> _Assignment_: Each entry below is to be duplicated verbatim.

Top of Data

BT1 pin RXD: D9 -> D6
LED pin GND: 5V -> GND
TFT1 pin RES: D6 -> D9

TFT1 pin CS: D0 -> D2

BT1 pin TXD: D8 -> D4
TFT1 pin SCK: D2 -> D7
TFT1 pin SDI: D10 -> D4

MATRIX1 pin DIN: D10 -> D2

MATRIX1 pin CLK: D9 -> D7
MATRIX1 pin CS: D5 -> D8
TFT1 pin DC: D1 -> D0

Bottom of Data

> _Answer_:
BT1 pin RXD: D9 -> D6
LED pin GND: 5V -> GND
TFT1 pin RES: D6 -> D9

TFT1 pin CS: D0 -> D2

BT1 pin TXD: D8 -> D4
TFT1 pin SCK: D2 -> D7
TFT1 pin SDI: D10 -> D4

MATRIX1 pin DIN: D10 -> D2

MATRIX1 pin CLK: D9 -> D7
MATRIX1 pin CS: D5 -> D8
TFT1 pin DC: D1 -> D0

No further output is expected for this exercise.